> [Task details]: Pull out each line below that includes the word "suited" and copy those lines.

Records excerpted from a collection
=======

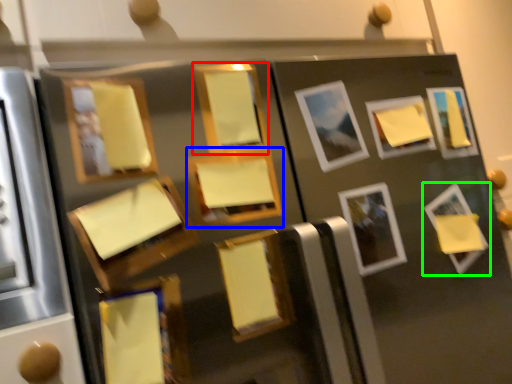
Question: Which object is positioned farthest from picture frame (highlighted by a red box)? Select from picture frame (highlighted by a blue box) and picture frame (highlighted by a green box).

Choices:
 (A) picture frame
 (B) picture frame

Answer: (B)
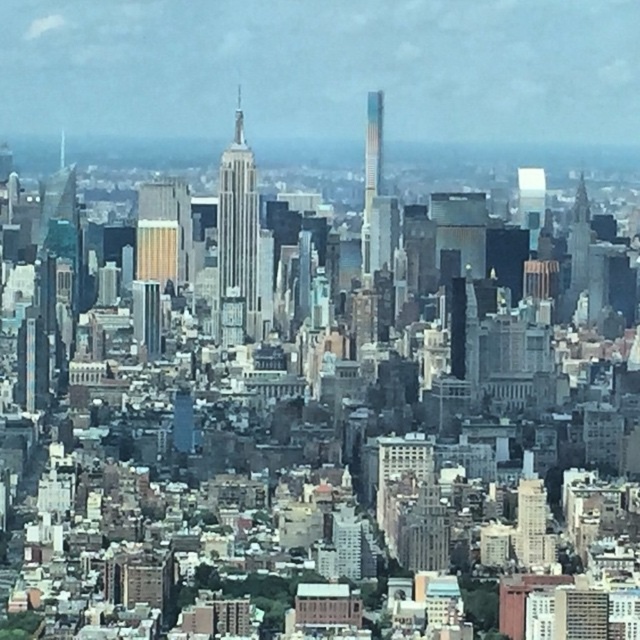
You are an architect analyzing the urban skyline. You notice the white glass skyscraper at center and the multicolored glass skyscraper at center. Which one is located to the left when viewed from the same perspective?

The white glass skyscraper at center is positioned on the left side of the multicolored glass skyscraper at center, so it is located to the left.

You are a city planner analyzing the urban skyline. You need to determine which of the two central skyscrapers is better suited for installing a new high altitude observation deck. The white glass skyscraper at center and the multicolored glass skyscraper at center are both candidates. Based on their height, which one would you recommend?

The white glass skyscraper at center is taller than the multicolored glass skyscraper at center, so it would be better suited for installing a new high altitude observation deck.

You are standing at the point marked by point (x=237, y=232) in the urban skyline image. Which building are you facing?

You are facing the white glass skyscraper at center, as it is represented by point (x=237, y=232).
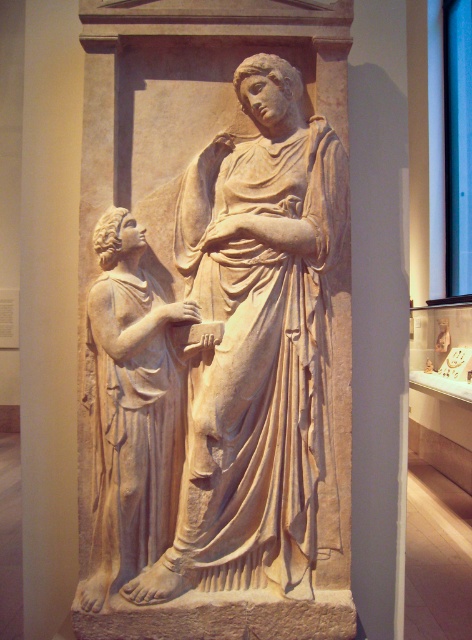
Question: In this image, where is beige stone statue at center located relative to white marble statue at left?

Choices:
 (A) left
 (B) right

Answer: (B)

Question: Which of the following is the closest to the observer?

Choices:
 (A) white marble statue at left
 (B) beige stone statue at center

Answer: (A)

Question: Does beige stone statue at center appear under white marble statue at left?

Choices:
 (A) no
 (B) yes

Answer: (A)

Question: Can you confirm if beige stone statue at center is smaller than white marble statue at left?

Choices:
 (A) yes
 (B) no

Answer: (B)

Question: Which object is farther from the camera taking this photo?

Choices:
 (A) beige stone statue at center
 (B) white marble statue at left

Answer: (A)

Question: Which point is closer to the camera taking this photo?

Choices:
 (A) (190, 449)
 (B) (127, 436)

Answer: (B)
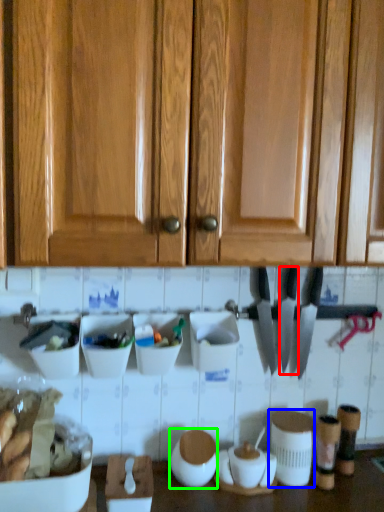
Question: Which object is the farthest from knife (highlighted by a red box)? Choose among these: appliance (highlighted by a blue box) or appliance (highlighted by a green box).

Choices:
 (A) appliance
 (B) appliance

Answer: (B)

=======

> [Solution]:
You are a city planner analyzing the urban skyline. You need to determine which of the two central skyscrapers is better suited for installing a new high altitude observation deck. The white glass skyscraper at center and the multicolored glass skyscraper at center are both candidates. Based on their height, which one would you recommend?
The white glass skyscraper at center is taller than the multicolored glass skyscraper at center, so it would be better suited for installing a new high altitude observation deck.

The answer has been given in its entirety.